=== Begin Enclosure ===

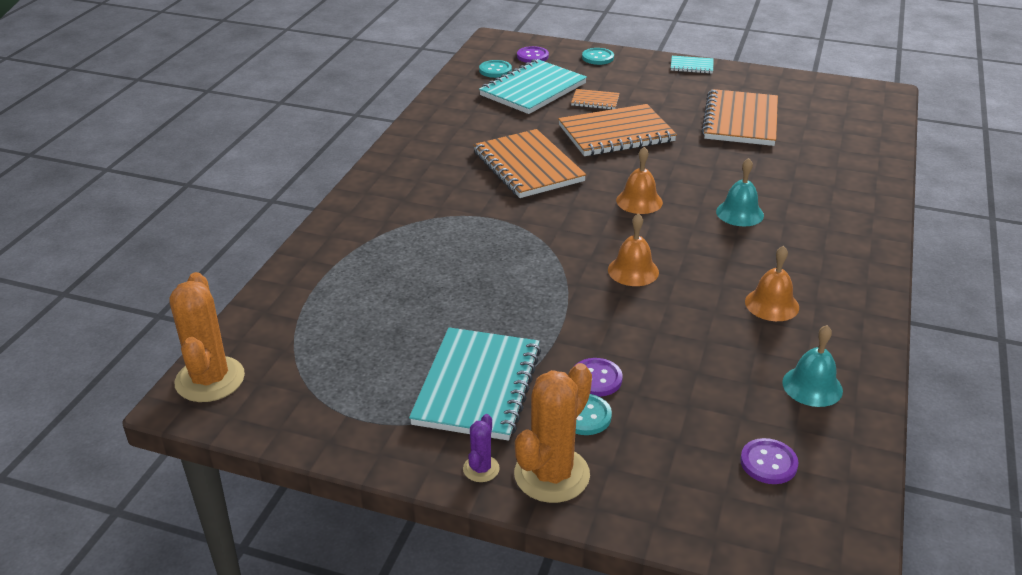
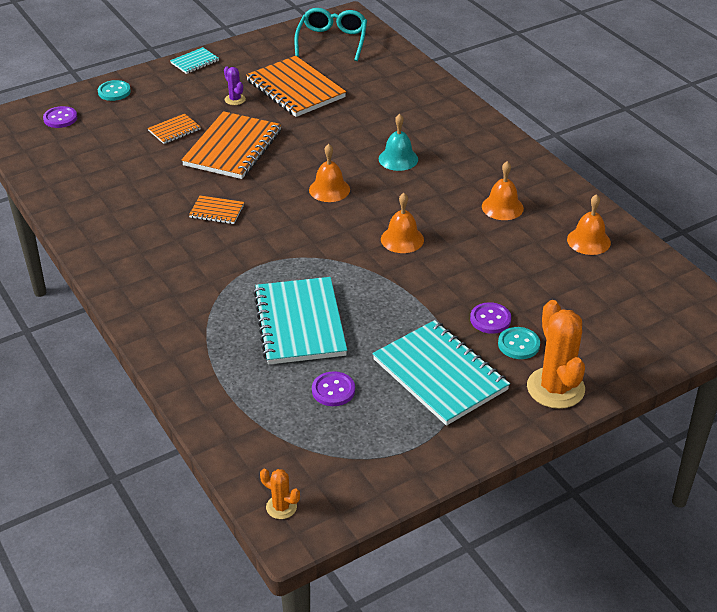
camera: 50 degrees left, 5 degrees up
(210, 379) = (281, 507): orange cactus -> orange cactus, size x0.49
(481, 469) = (520, 416): purple cactus -> purple cactus (235, 99)
(495, 70) = (52, 148): turquoise button -> none
(528, 166) = (216, 211): orange notebook -> orange notebook, size x0.48
(533, 89) = (112, 147): turquoise notebook -> turquoise notebook (300, 323)
(768, 463) = (631, 297): purple button -> purple button (333, 390)
(812, 386) = (588, 241): turquoise bell -> orange bell
(837, 103) = (332, 41): none -> turquoise glasses

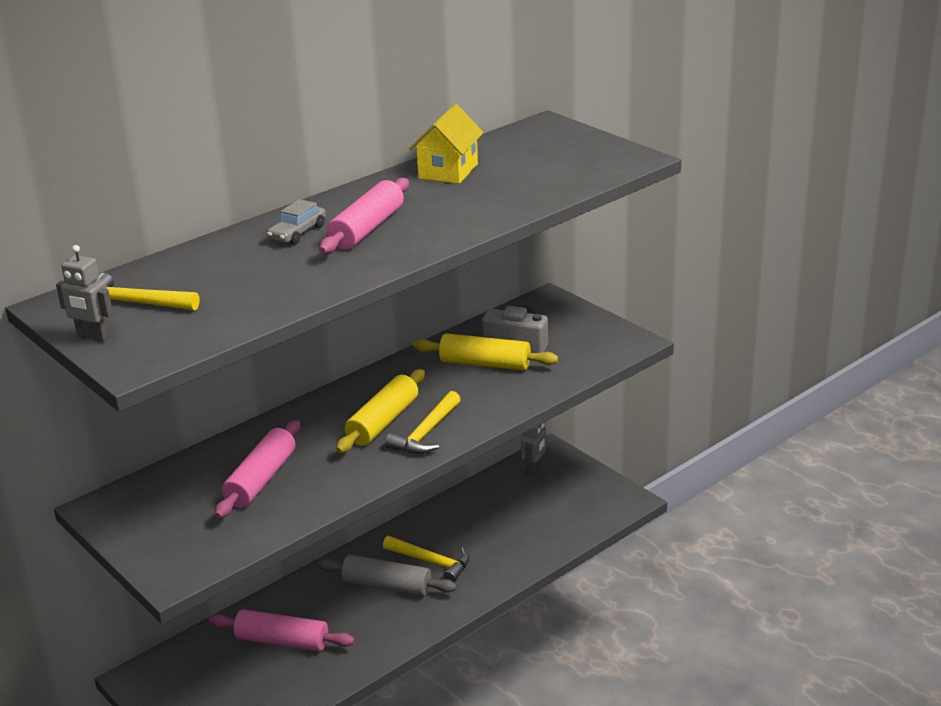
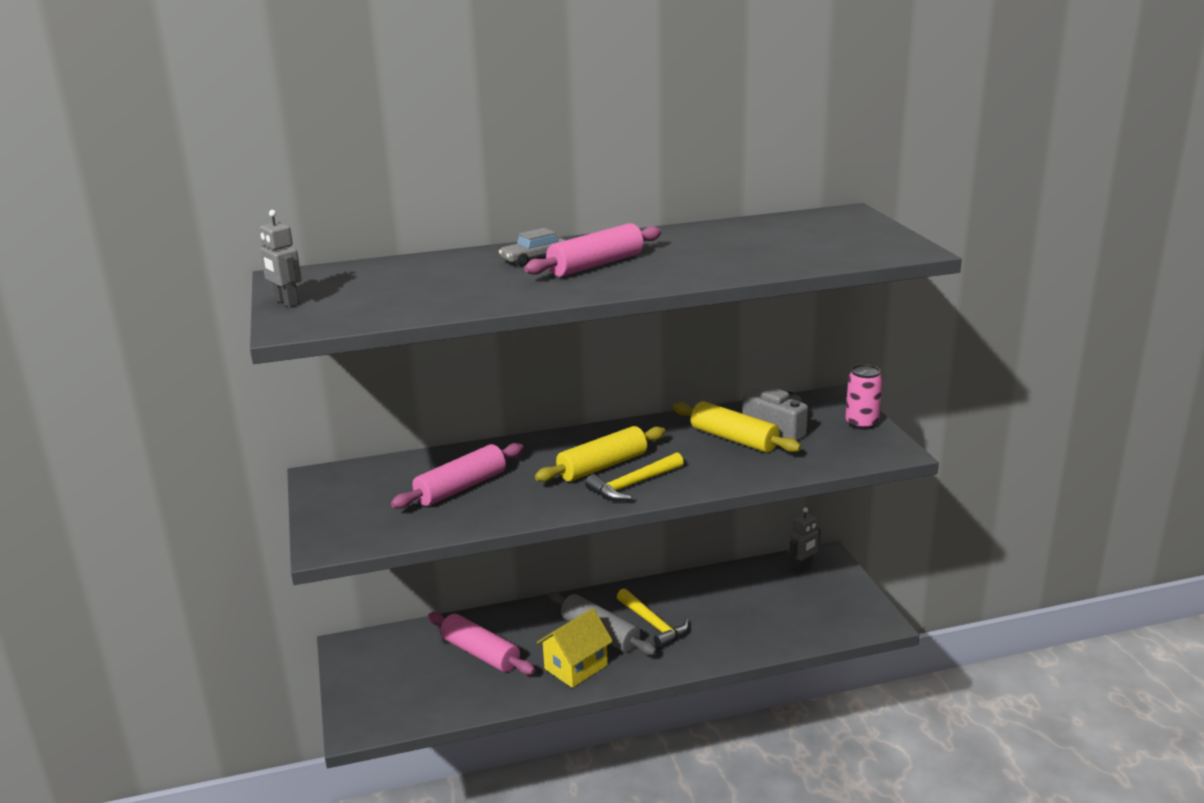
camera: 25 degrees right, 5 degrees down
(132, 303) = (344, 285): yellow hammer -> none
(448, 171) = (717, 234): yellow house -> yellow house (576, 667)
(586, 321) = (861, 423): none -> pink can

=== End Enclosure ===

EXERCISE AIM. If a line of the data above holds the string "yellow", count it, then give only the final number.

RESULT BELOW. 2